(Stored entries)
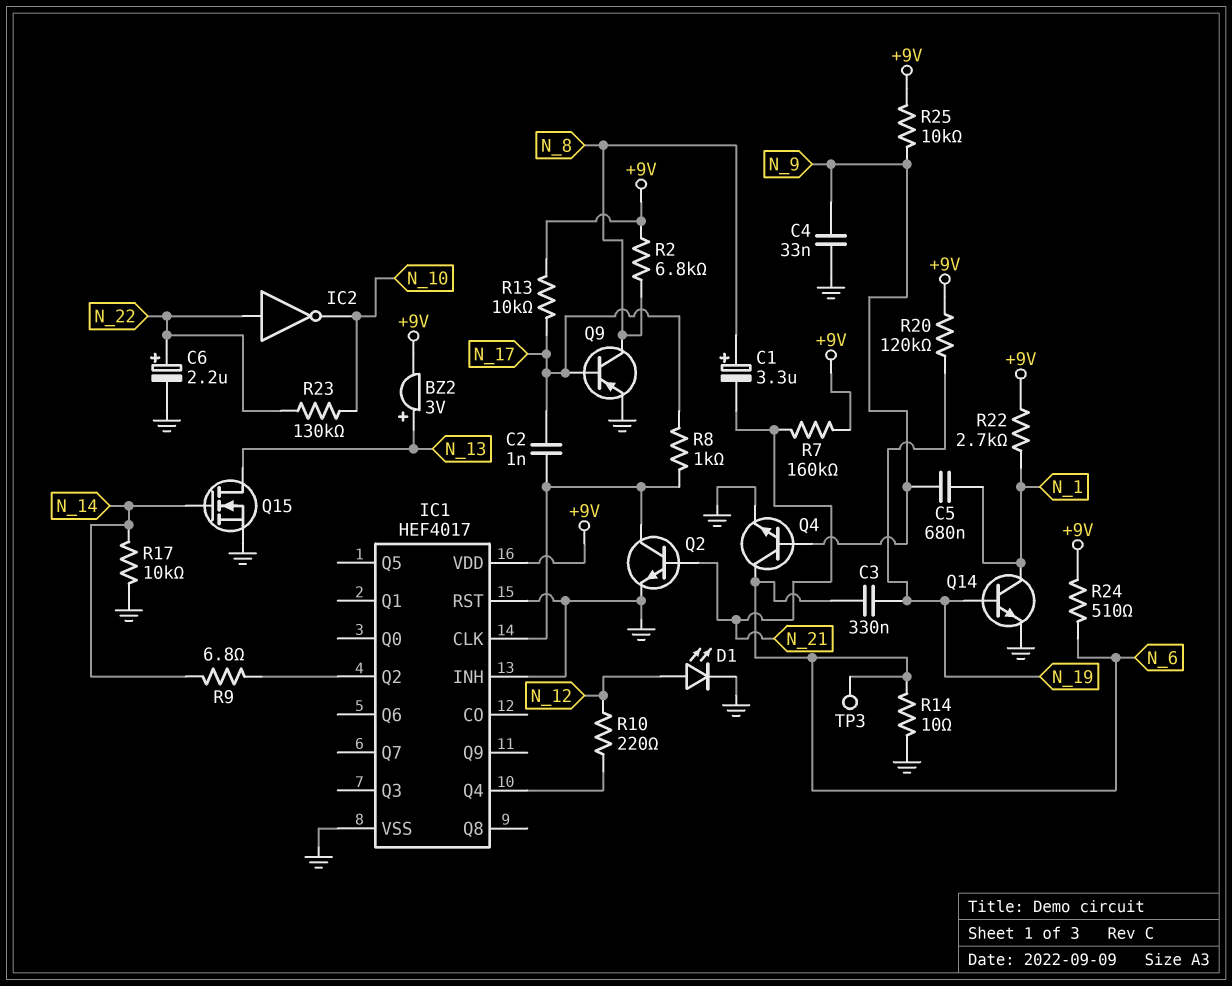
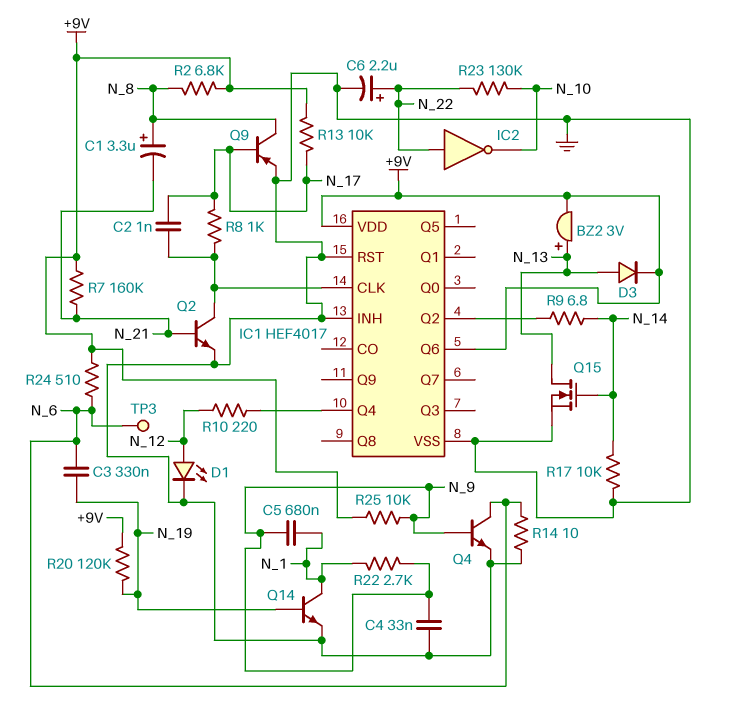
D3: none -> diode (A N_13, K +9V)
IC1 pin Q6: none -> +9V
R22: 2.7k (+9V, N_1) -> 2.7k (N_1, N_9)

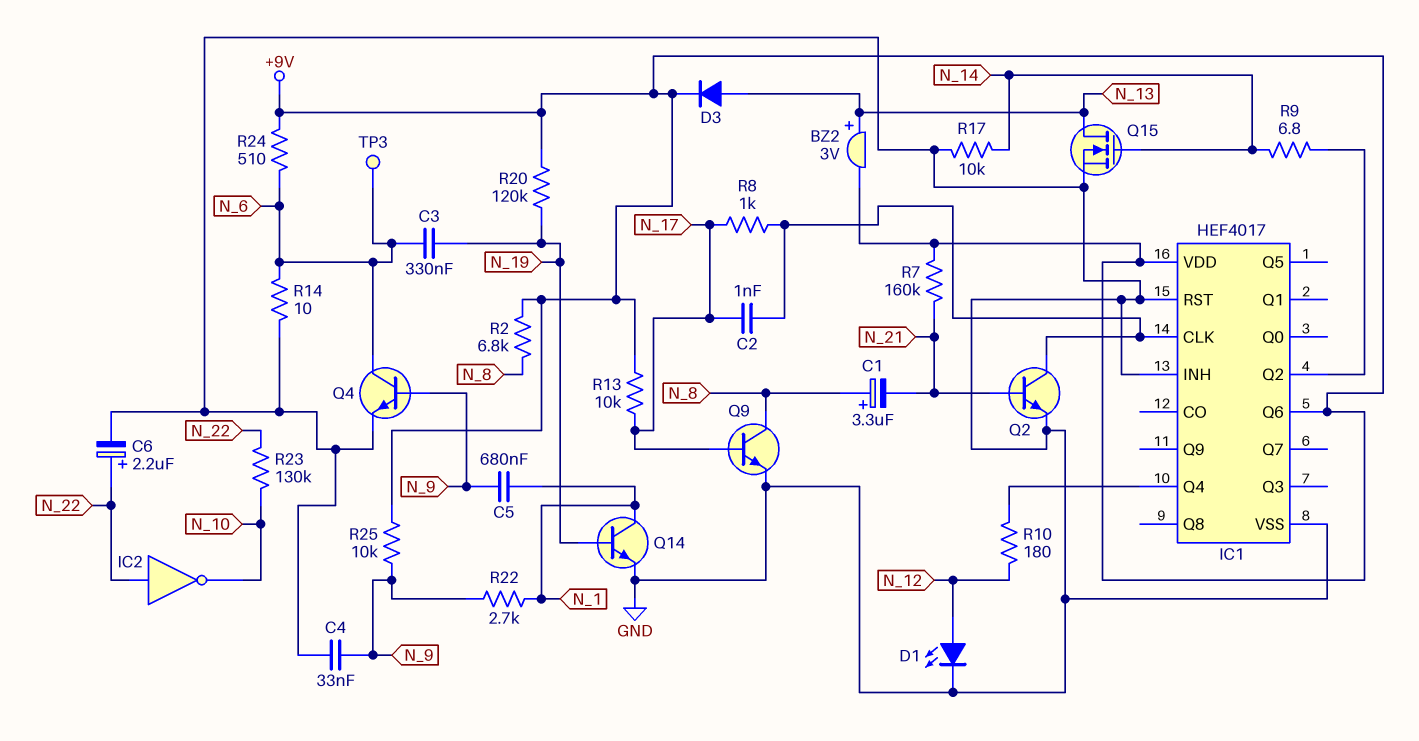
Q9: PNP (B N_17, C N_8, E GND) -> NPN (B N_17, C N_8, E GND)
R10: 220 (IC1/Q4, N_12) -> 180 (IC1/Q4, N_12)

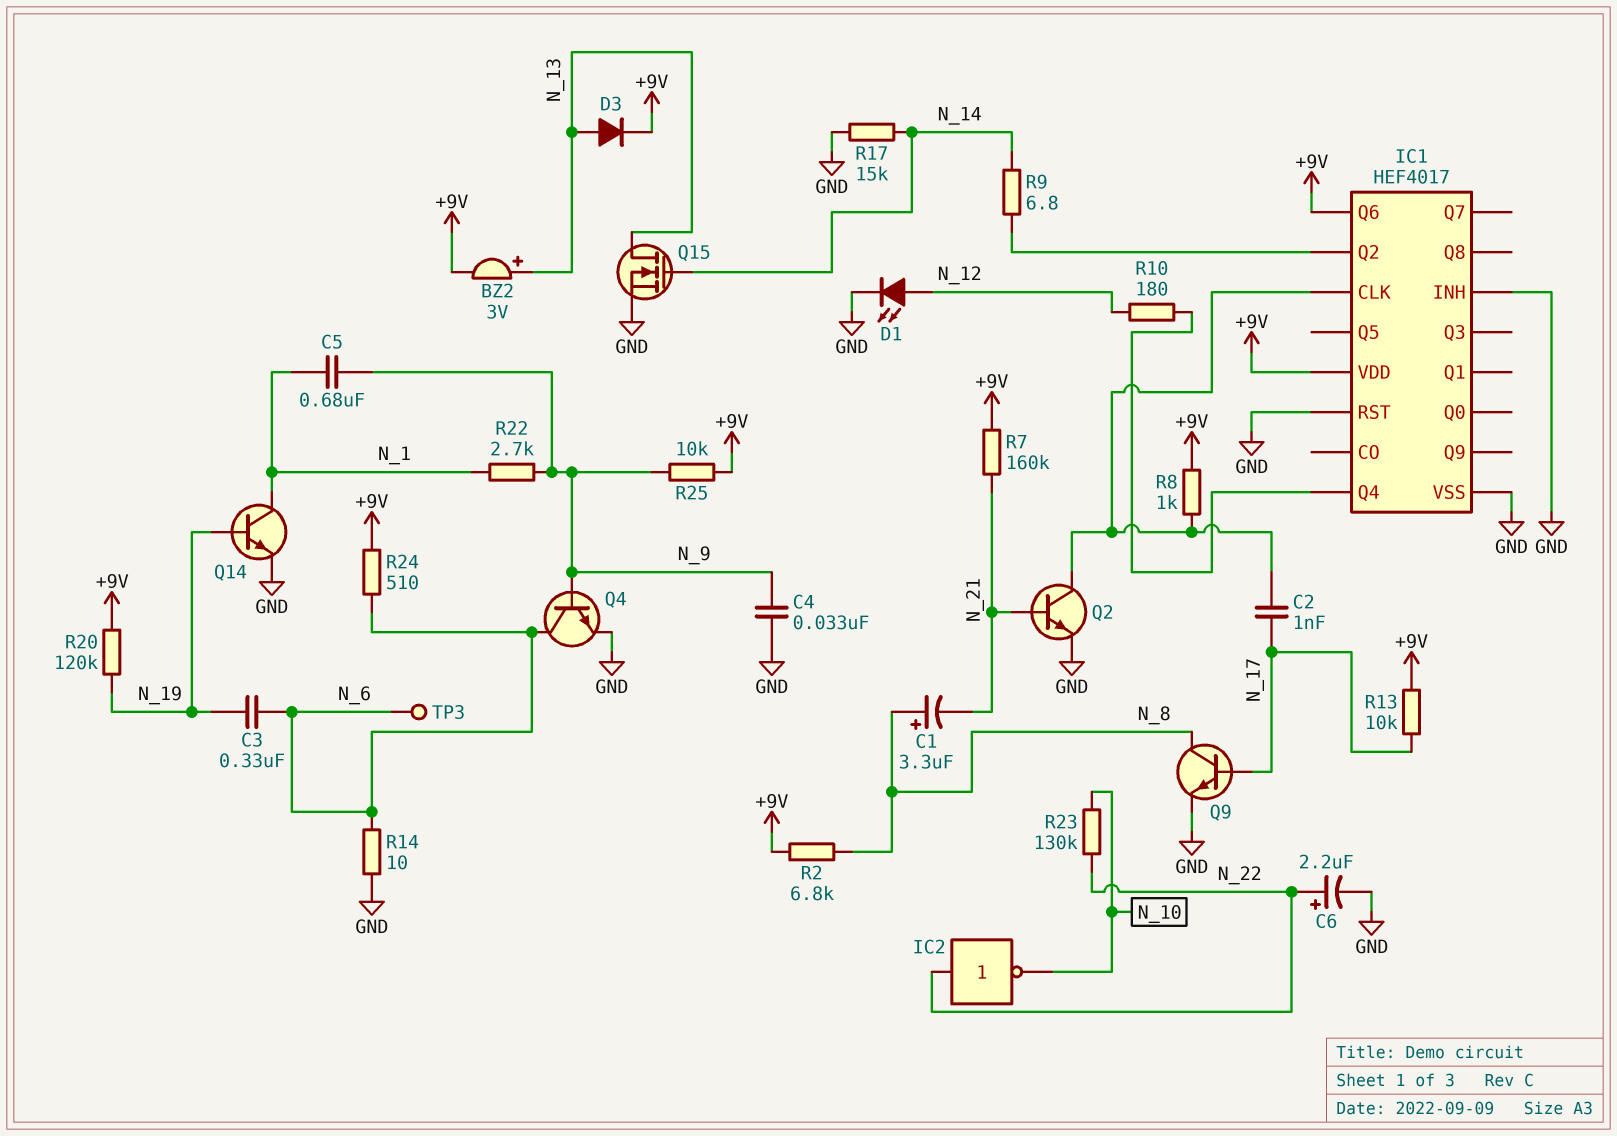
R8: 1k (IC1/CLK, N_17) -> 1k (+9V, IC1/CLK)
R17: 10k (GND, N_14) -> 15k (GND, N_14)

#### [What needs to be done]
Working from the line with "IC1 pin Q6: none -> +9V" down through the last line of the records, give every line again exactly, but no pictures.

#### [Solution to this task]
IC1 pin Q6: none -> +9V
R22: 2.7k (+9V, N_1) -> 2.7k (N_1, N_9)

Q9: PNP (B N_17, C N_8, E GND) -> NPN (B N_17, C N_8, E GND)
R10: 220 (IC1/Q4, N_12) -> 180 (IC1/Q4, N_12)

R8: 1k (IC1/CLK, N_17) -> 1k (+9V, IC1/CLK)
R17: 10k (GND, N_14) -> 15k (GND, N_14)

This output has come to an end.